_What the task requires_: Only the number is needed: count the lines below that hold the string "minus".

_Task inputs_:
------------------------------------------------------------------------

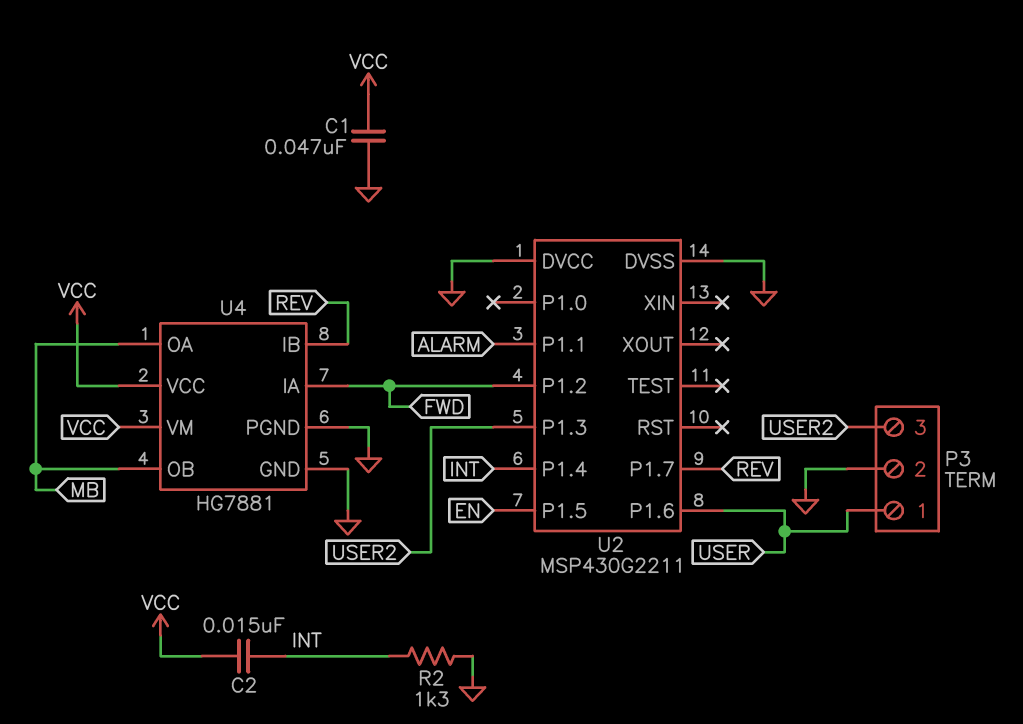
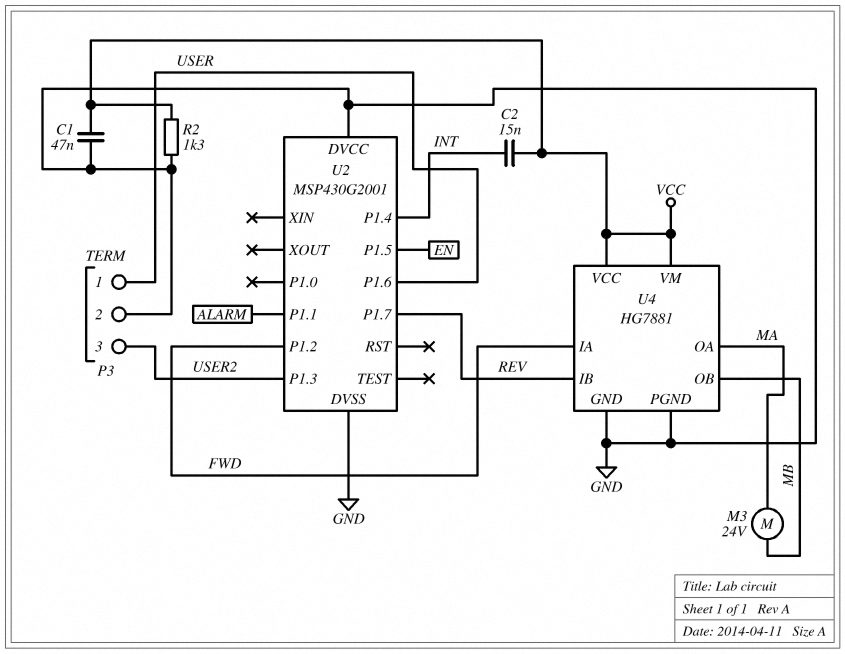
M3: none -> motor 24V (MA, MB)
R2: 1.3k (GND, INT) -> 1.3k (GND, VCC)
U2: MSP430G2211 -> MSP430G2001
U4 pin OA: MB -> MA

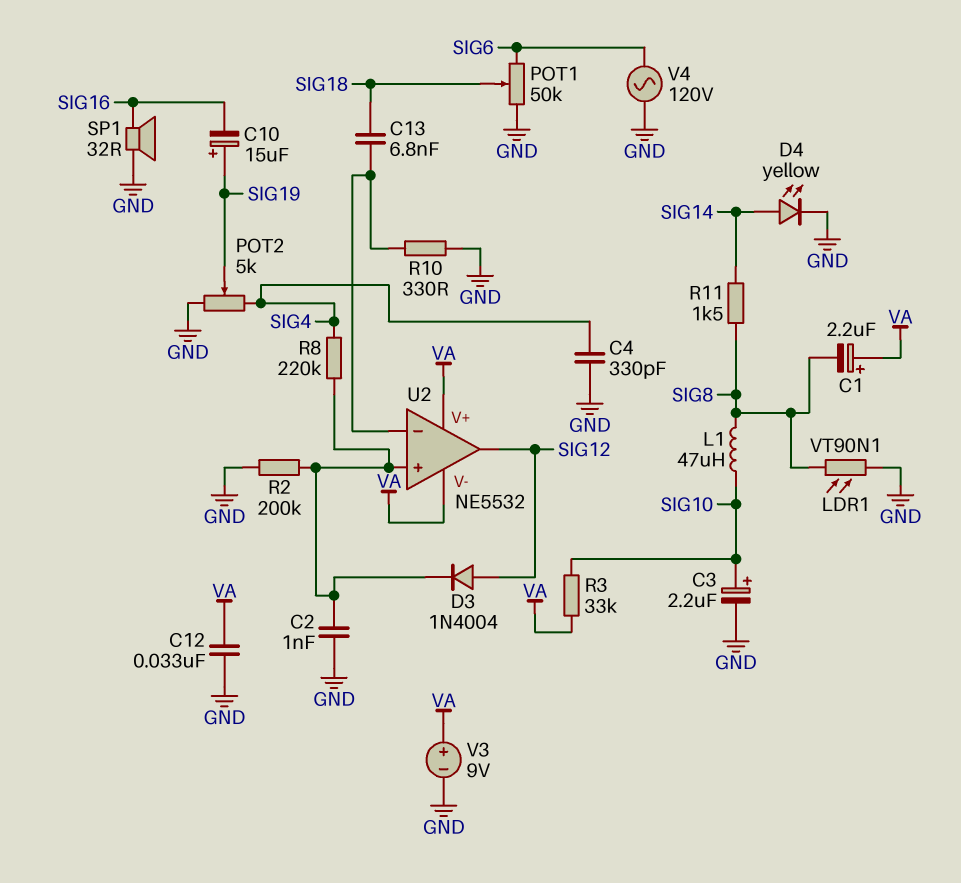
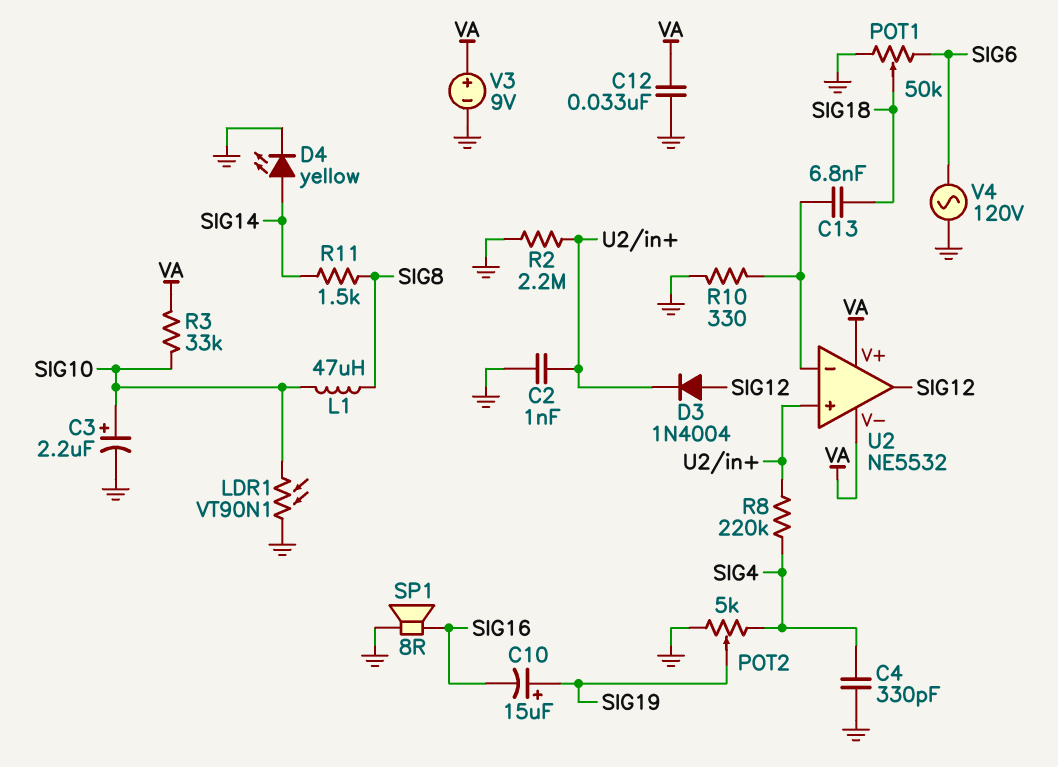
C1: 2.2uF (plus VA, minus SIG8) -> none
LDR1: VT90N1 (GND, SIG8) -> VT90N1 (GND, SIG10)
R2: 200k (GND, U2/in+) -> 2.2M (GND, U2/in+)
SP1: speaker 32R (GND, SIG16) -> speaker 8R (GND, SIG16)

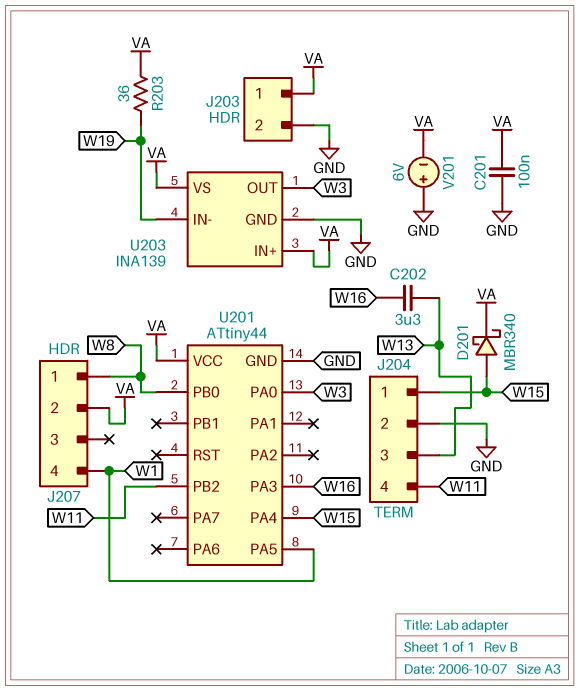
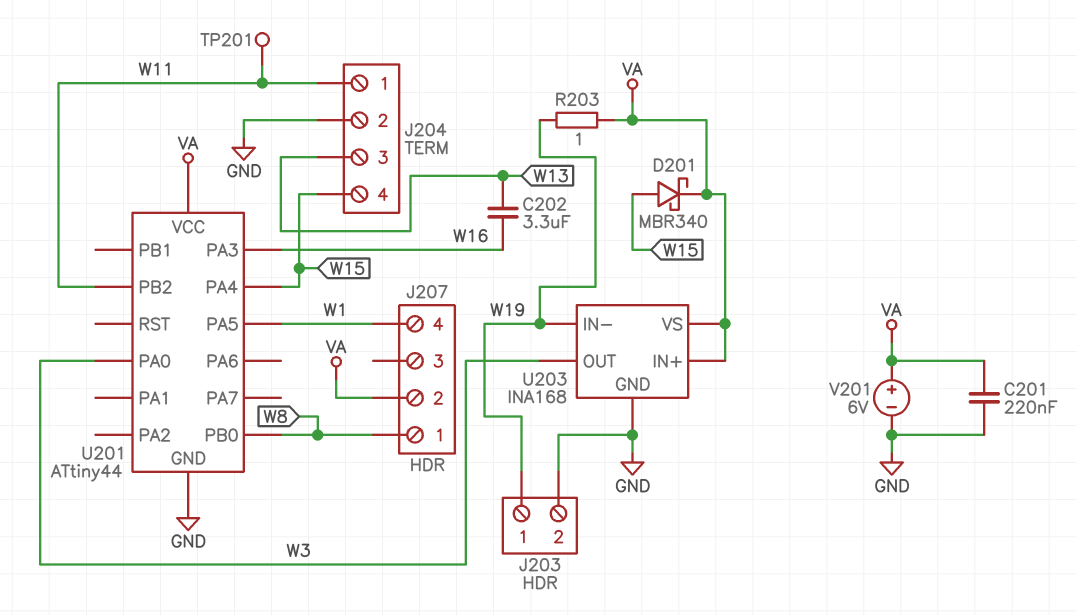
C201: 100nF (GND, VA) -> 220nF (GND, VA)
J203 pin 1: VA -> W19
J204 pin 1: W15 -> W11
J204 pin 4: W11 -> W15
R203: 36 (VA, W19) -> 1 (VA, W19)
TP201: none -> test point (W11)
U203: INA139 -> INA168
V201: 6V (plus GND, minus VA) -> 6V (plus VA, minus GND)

------------------------------------------------------------------------

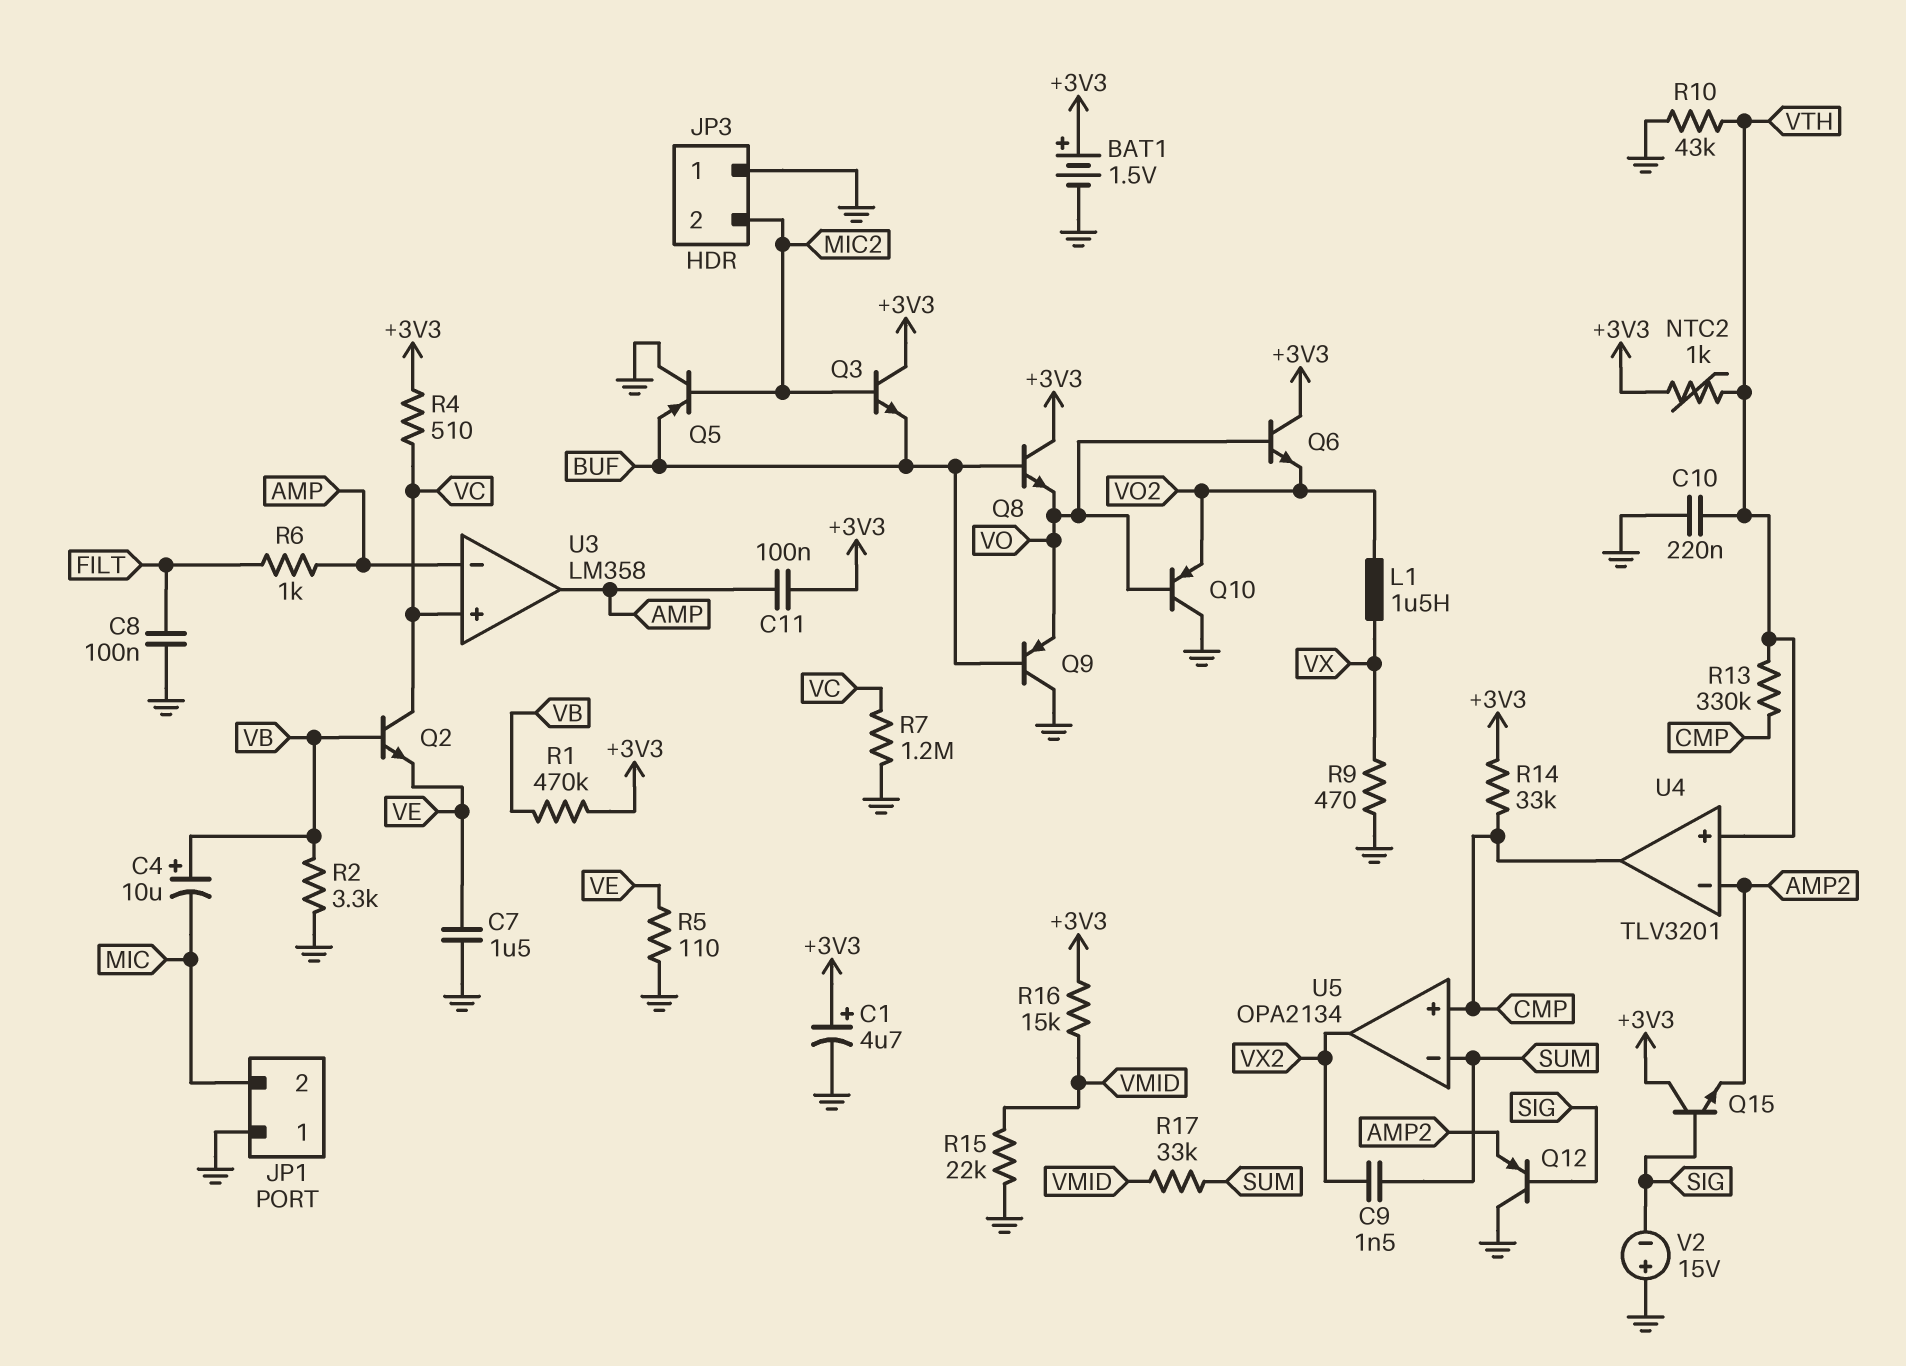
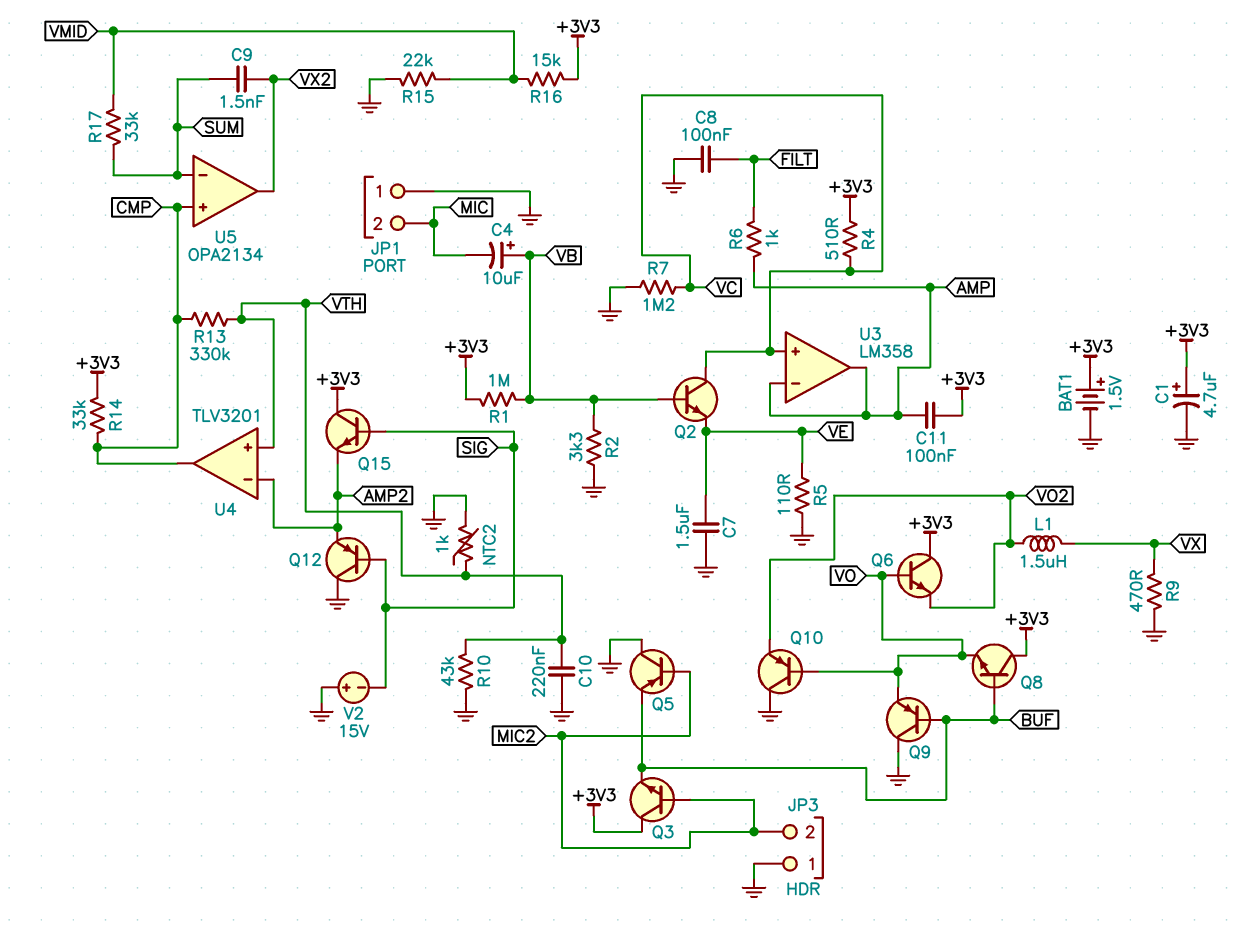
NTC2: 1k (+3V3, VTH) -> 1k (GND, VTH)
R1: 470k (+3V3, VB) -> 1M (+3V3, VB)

------------------------------------------------------------------------

_Result for this task_: 2